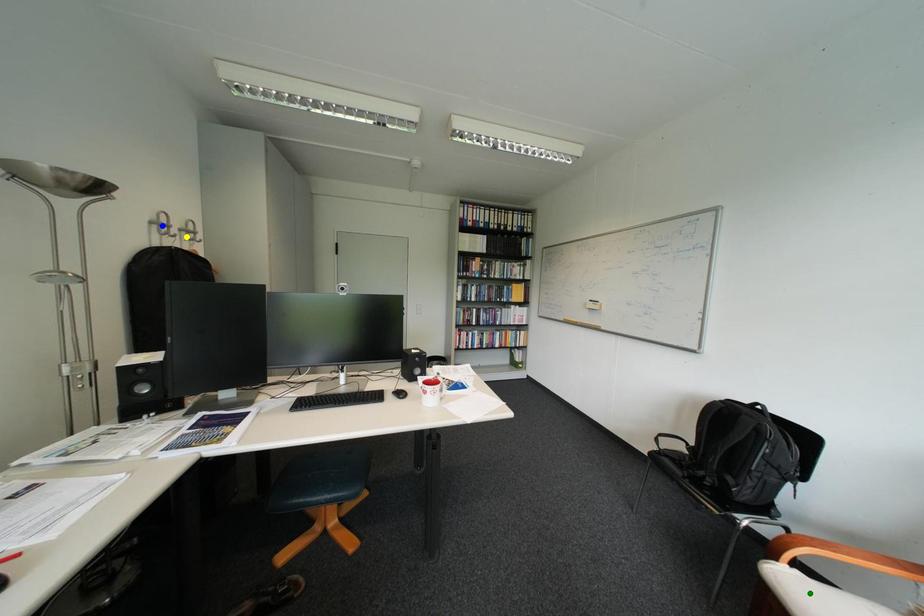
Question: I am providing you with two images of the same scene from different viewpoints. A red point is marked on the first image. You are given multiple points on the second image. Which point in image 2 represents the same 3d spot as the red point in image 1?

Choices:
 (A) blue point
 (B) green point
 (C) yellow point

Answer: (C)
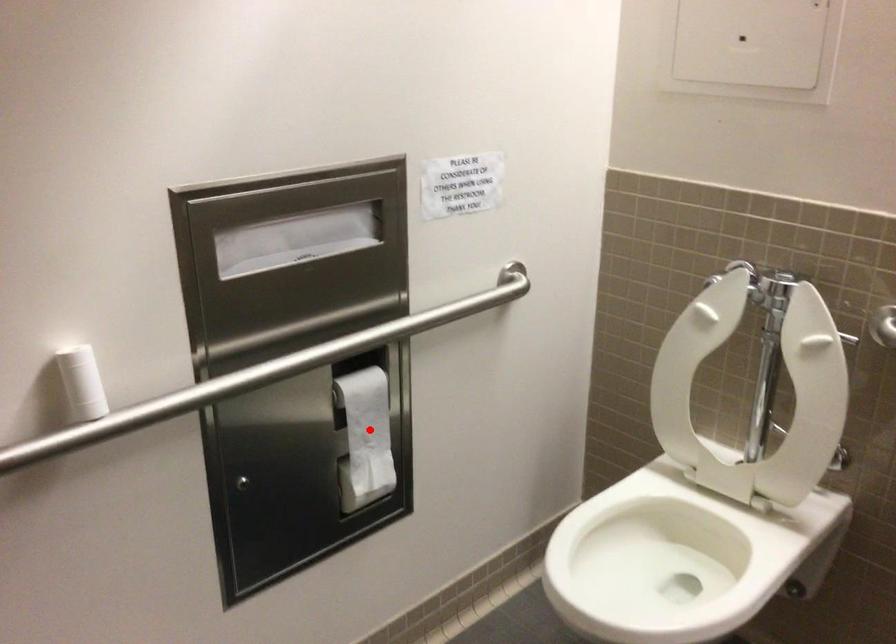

§ **THE TASK**: Please reproduce the items above word for word, leaving out the pictures.

§ **RESPONSE TO THIS EXERCISE**:
Question: I am providing you with two images of the same scene from different viewpoints. A red point is marked on the first image. You are given multiple points on the second image. Which point in image 2 represents the same 3d spot as the red point in image 1?

Choices:
 (A) blue point
 (B) green point
 (C) yellow point

Answer: (C)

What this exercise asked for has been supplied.